▶ _YOUR OBJECTIVE_
Change every "yellow matte hand" in the entries below to "yellow rubber glove", and reproduce everything else unchanged.

Data drawn from a collection

++++++

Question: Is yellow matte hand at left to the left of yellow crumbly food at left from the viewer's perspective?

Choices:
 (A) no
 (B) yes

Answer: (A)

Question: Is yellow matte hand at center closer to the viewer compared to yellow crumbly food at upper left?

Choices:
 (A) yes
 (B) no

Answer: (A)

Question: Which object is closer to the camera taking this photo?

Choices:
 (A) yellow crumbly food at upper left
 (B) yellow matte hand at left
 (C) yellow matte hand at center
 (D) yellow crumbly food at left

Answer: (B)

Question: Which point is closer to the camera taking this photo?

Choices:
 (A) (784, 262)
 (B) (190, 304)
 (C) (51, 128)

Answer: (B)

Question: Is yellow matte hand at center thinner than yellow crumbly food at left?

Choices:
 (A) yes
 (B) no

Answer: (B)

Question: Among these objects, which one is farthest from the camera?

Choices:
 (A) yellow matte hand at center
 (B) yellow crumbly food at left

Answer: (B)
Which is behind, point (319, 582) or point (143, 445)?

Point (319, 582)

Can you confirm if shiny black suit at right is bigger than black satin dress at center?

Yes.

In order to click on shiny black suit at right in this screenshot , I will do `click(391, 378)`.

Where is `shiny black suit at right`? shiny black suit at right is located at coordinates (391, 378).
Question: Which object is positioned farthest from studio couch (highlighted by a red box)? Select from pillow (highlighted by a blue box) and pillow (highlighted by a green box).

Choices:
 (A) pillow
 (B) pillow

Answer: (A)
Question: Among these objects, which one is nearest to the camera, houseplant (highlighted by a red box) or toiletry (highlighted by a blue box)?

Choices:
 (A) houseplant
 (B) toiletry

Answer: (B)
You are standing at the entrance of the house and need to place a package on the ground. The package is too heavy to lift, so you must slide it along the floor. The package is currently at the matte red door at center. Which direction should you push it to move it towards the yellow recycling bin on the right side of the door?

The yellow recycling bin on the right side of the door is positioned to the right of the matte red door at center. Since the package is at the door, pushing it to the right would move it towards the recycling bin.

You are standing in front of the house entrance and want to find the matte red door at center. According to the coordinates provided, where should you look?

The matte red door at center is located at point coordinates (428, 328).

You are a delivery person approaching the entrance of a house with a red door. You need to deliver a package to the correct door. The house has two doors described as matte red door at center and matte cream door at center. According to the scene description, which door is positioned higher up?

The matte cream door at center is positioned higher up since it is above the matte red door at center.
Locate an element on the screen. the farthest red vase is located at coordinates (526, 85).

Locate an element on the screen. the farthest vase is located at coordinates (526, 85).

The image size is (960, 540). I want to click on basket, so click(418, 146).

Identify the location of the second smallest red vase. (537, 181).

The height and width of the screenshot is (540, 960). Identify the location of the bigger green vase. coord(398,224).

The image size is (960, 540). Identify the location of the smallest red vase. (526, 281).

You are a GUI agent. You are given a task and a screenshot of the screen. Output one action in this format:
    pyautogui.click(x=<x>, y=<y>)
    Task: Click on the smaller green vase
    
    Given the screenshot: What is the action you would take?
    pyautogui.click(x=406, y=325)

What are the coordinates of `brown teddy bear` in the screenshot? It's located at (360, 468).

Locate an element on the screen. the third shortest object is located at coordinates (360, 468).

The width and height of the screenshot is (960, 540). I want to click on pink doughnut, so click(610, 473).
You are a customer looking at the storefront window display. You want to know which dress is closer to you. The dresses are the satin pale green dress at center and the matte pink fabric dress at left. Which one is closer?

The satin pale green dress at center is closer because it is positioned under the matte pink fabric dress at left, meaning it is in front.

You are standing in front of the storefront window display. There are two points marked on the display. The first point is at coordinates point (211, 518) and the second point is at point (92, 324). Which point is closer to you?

++++++

▶ _WRITTEN ANSWER_
Question: Is yellow rubber glove at left to the left of yellow crumbly food at left from the viewer's perspective?

Choices:
 (A) no
 (B) yes

Answer: (A)

Question: Is yellow rubber glove at center closer to the viewer compared to yellow crumbly food at upper left?

Choices:
 (A) yes
 (B) no

Answer: (A)

Question: Which object is closer to the camera taking this photo?

Choices:
 (A) yellow crumbly food at upper left
 (B) yellow rubber glove at left
 (C) yellow rubber glove at center
 (D) yellow crumbly food at left

Answer: (B)

Question: Which point is closer to the camera taking this photo?

Choices:
 (A) (784, 262)
 (B) (190, 304)
 (C) (51, 128)

Answer: (B)

Question: Is yellow rubber glove at center thinner than yellow crumbly food at left?

Choices:
 (A) yes
 (B) no

Answer: (B)

Question: Among these objects, which one is farthest from the camera?

Choices:
 (A) yellow rubber glove at center
 (B) yellow crumbly food at left

Answer: (B)
Which is behind, point (319, 582) or point (143, 445)?

Point (319, 582)

Can you confirm if shiny black suit at right is bigger than black satin dress at center?

Yes.

In order to click on shiny black suit at right in this screenshot , I will do `click(391, 378)`.

Where is `shiny black suit at right`? shiny black suit at right is located at coordinates (391, 378).
Question: Which object is positioned farthest from studio couch (highlighted by a red box)? Select from pillow (highlighted by a blue box) and pillow (highlighted by a green box).

Choices:
 (A) pillow
 (B) pillow

Answer: (A)
Question: Among these objects, which one is nearest to the camera, houseplant (highlighted by a red box) or toiletry (highlighted by a blue box)?

Choices:
 (A) houseplant
 (B) toiletry

Answer: (B)
You are standing at the entrance of the house and need to place a package on the ground. The package is too heavy to lift, so you must slide it along the floor. The package is currently at the matte red door at center. Which direction should you push it to move it towards the yellow recycling bin on the right side of the door?

The yellow recycling bin on the right side of the door is positioned to the right of the matte red door at center. Since the package is at the door, pushing it to the right would move it towards the recycling bin.

You are standing in front of the house entrance and want to find the matte red door at center. According to the coordinates provided, where should you look?

The matte red door at center is located at point coordinates (428, 328).

You are a delivery person approaching the entrance of a house with a red door. You need to deliver a package to the correct door. The house has two doors described as matte red door at center and matte cream door at center. According to the scene description, which door is positioned higher up?

The matte cream door at center is positioned higher up since it is above the matte red door at center.
Locate an element on the screen. the farthest red vase is located at coordinates (526, 85).

Locate an element on the screen. the farthest vase is located at coordinates (526, 85).

The image size is (960, 540). I want to click on basket, so click(418, 146).

Identify the location of the second smallest red vase. (537, 181).

The height and width of the screenshot is (540, 960). Identify the location of the bigger green vase. coord(398,224).

The image size is (960, 540). Identify the location of the smallest red vase. (526, 281).

You are a GUI agent. You are given a task and a screenshot of the screen. Output one action in this format:
    pyautogui.click(x=<x>, y=<y>)
    Task: Click on the smaller green vase
    
    Given the screenshot: What is the action you would take?
    pyautogui.click(x=406, y=325)

What are the coordinates of `brown teddy bear` in the screenshot? It's located at (360, 468).

Locate an element on the screen. the third shortest object is located at coordinates (360, 468).

The width and height of the screenshot is (960, 540). I want to click on pink doughnut, so click(610, 473).
You are a customer looking at the storefront window display. You want to know which dress is closer to you. The dresses are the satin pale green dress at center and the matte pink fabric dress at left. Which one is closer?

The satin pale green dress at center is closer because it is positioned under the matte pink fabric dress at left, meaning it is in front.

You are standing in front of the storefront window display. There are two points marked on the display. The first point is at coordinates point (211, 518) and the second point is at point (92, 324). Which point is closer to you?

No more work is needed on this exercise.